* **Modification records**:
◇ ◇ ◇ ◇ ◇ ◇ ◇
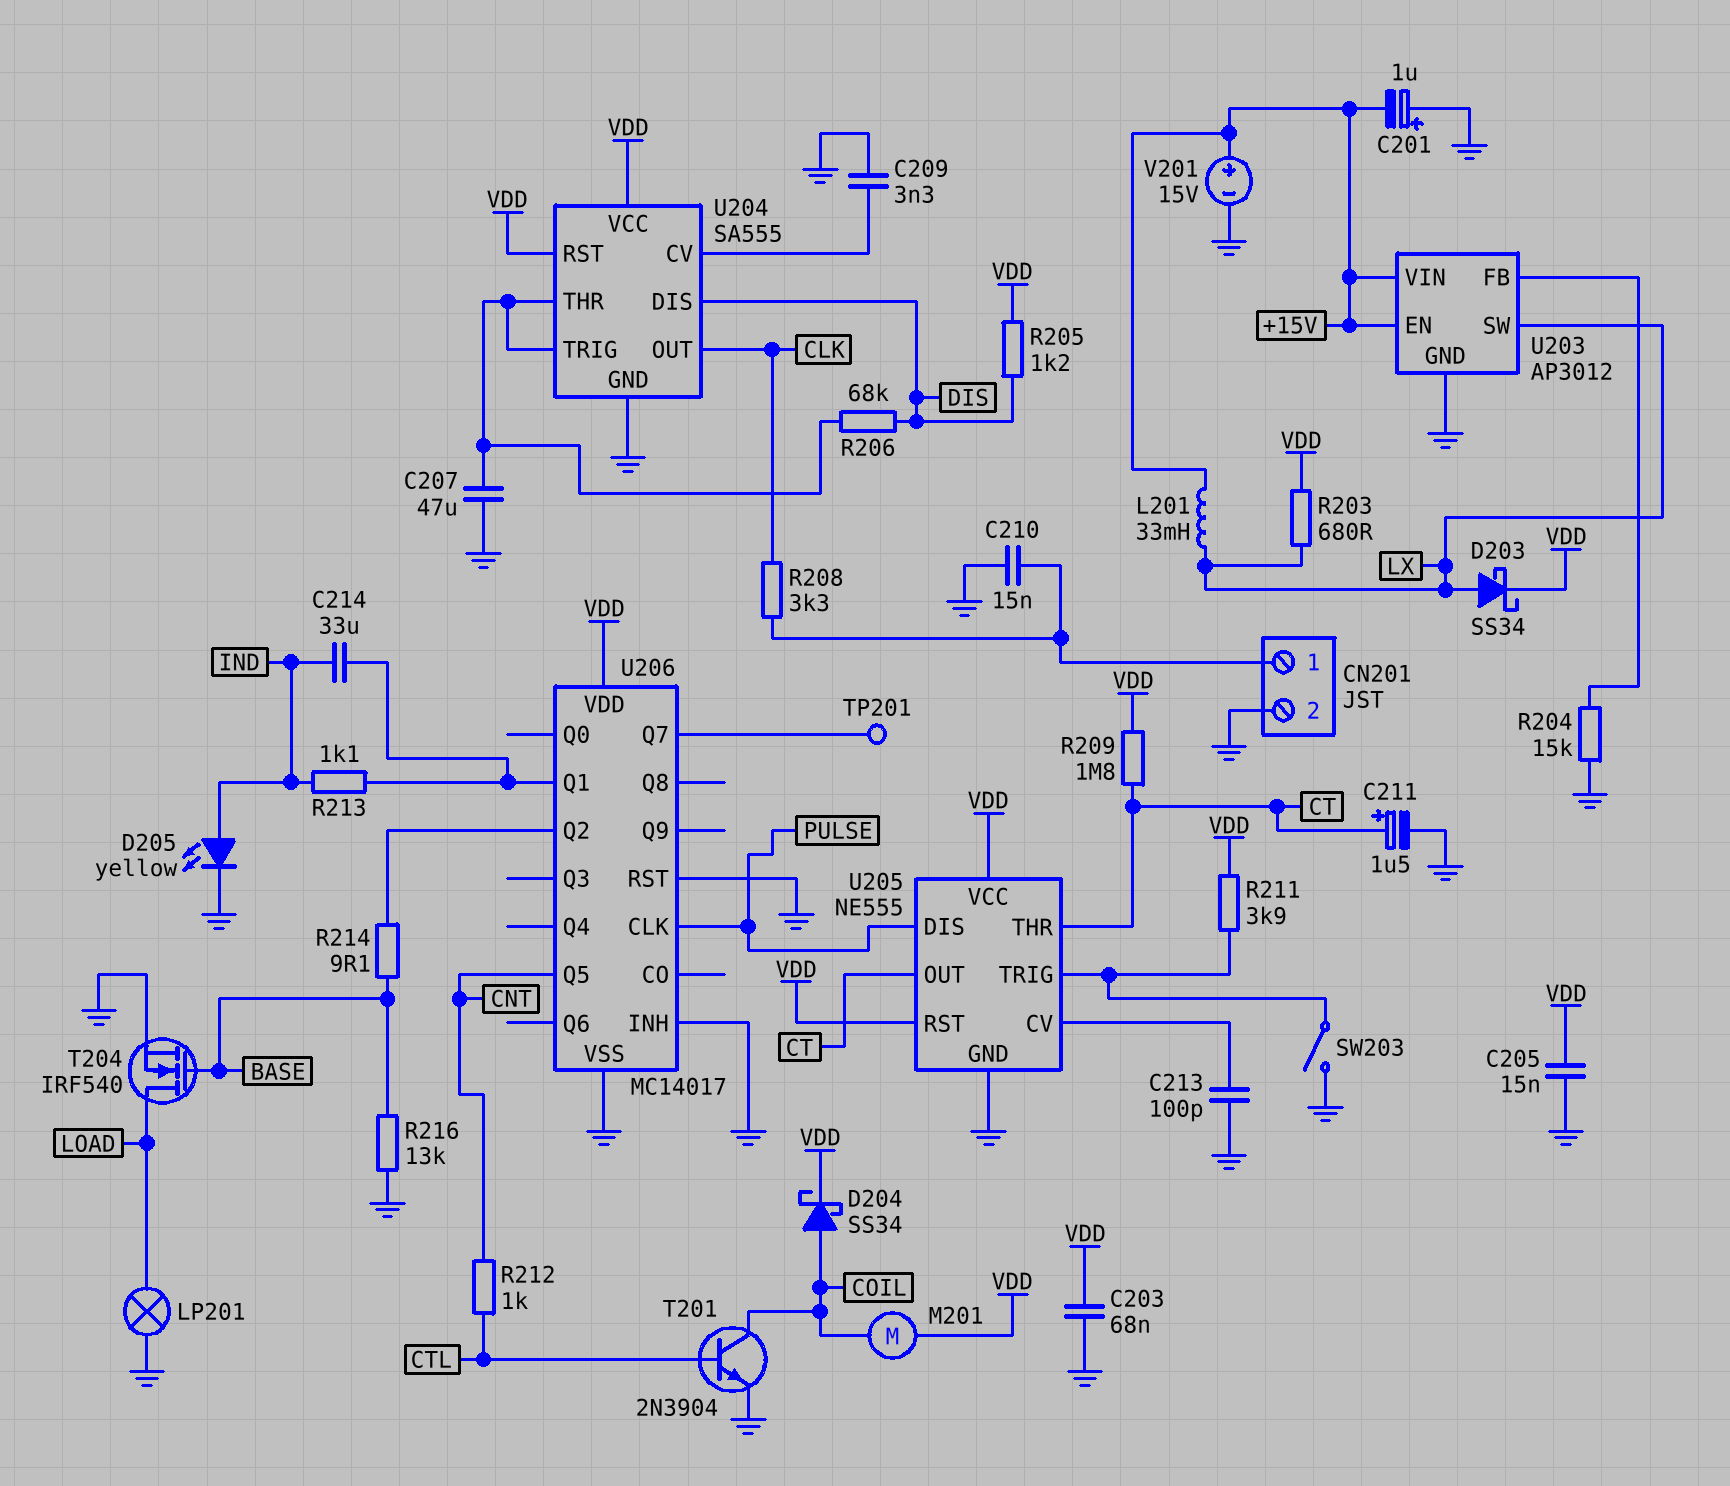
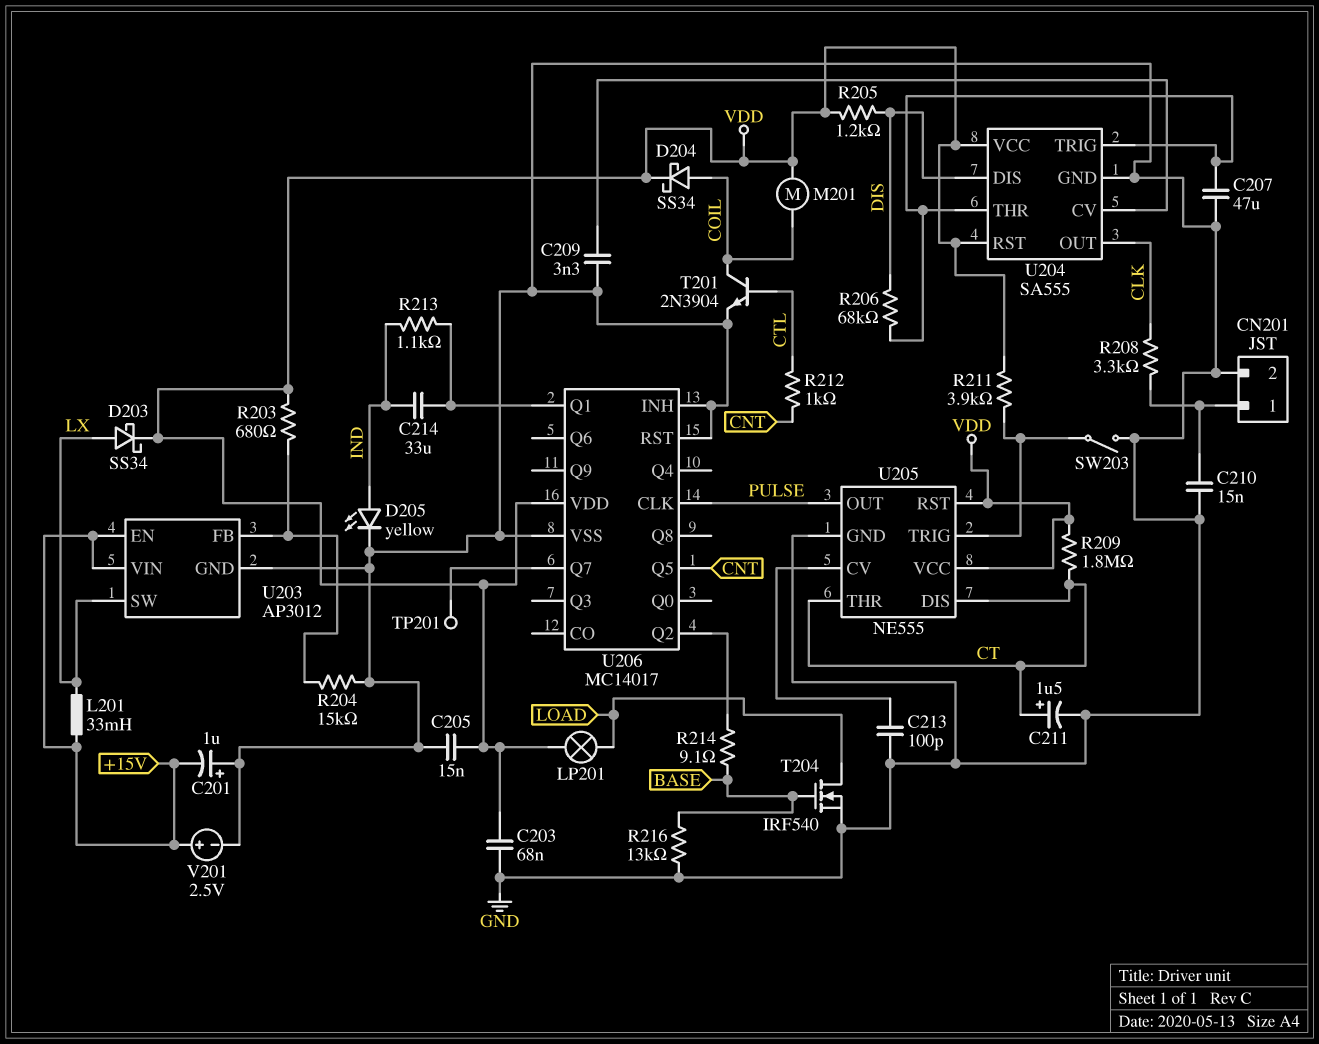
LP201: lamp (GND, LOAD) -> lamp (LOAD, VDD)
R203: 680 (LX, VDD) -> 680 (U203/FB, VDD)
U205 pin DIS: PULSE -> CT
U205 pin OUT: CT -> PULSE
V201: 15V (plus +15V, minus GND) -> 2.5V (plus +15V, minus GND)

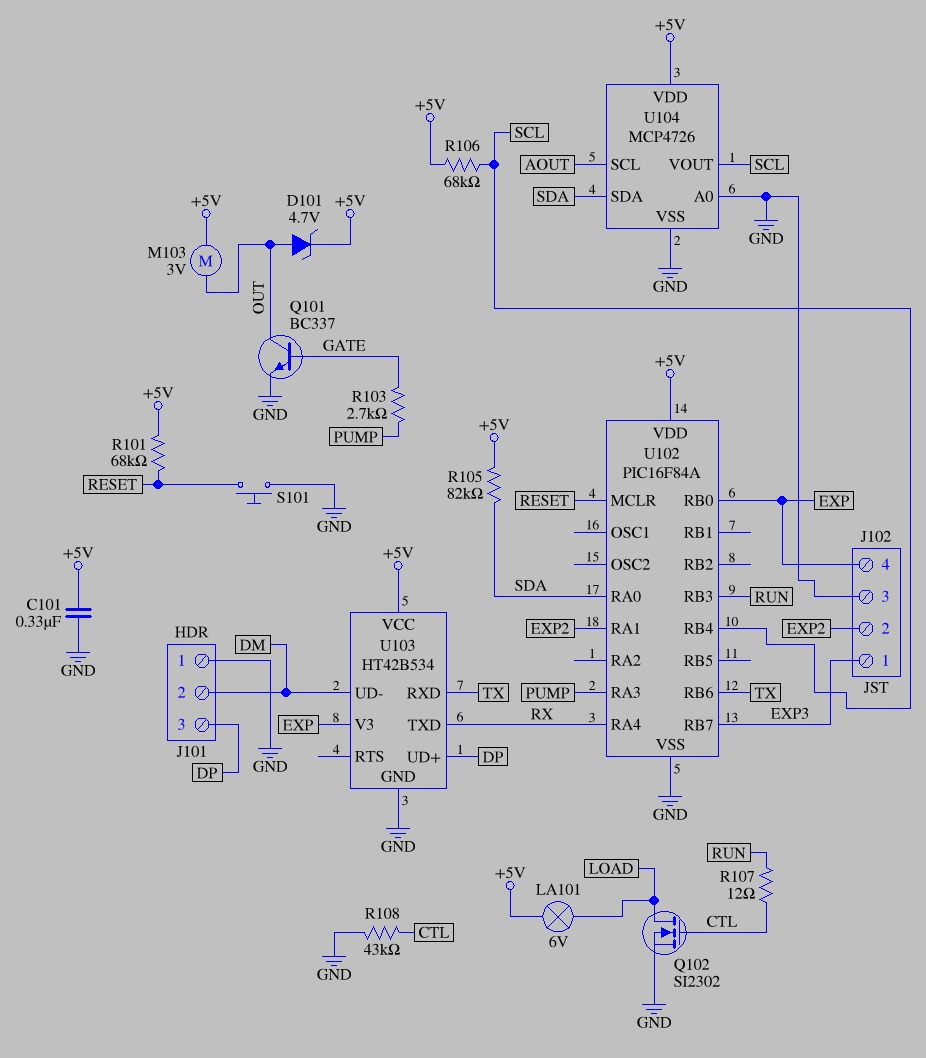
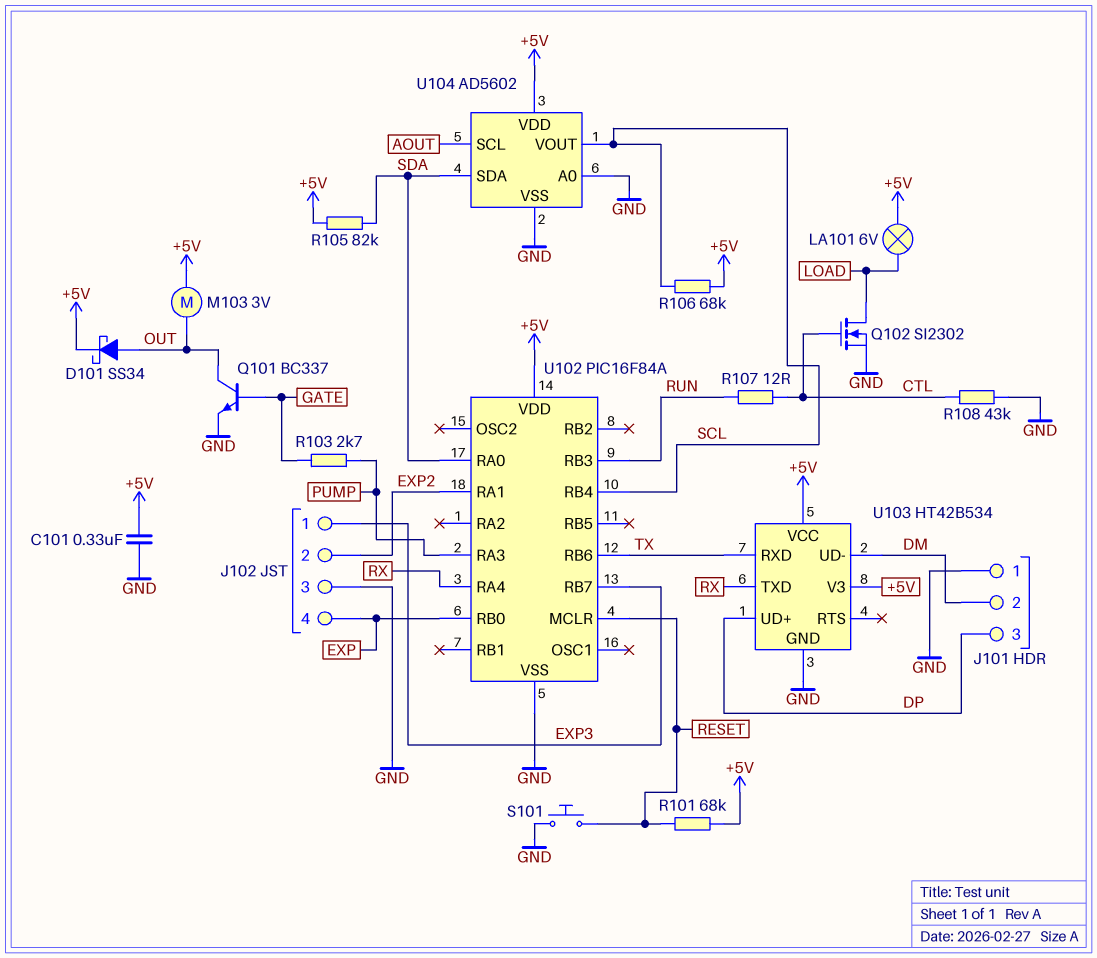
D101: zener 4.7V (A OUT, K +5V) -> schottky SS34 (A OUT, K +5V)
U103 pin V3: EXP -> +5V
U104: MCP4726 -> AD5602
◇ ◇ ◇ ◇ ◇ ◇ ◇
* **PROMPT**:
Go through the entries above and write them out again exactly, images left behind.

* **WRITTEN ANSWER**:
LP201: lamp (GND, LOAD) -> lamp (LOAD, VDD)
R203: 680 (LX, VDD) -> 680 (U203/FB, VDD)
U205 pin DIS: PULSE -> CT
U205 pin OUT: CT -> PULSE
V201: 15V (plus +15V, minus GND) -> 2.5V (plus +15V, minus GND)

D101: zener 4.7V (A OUT, K +5V) -> schottky SS34 (A OUT, K +5V)
U103 pin V3: EXP -> +5V
U104: MCP4726 -> AD5602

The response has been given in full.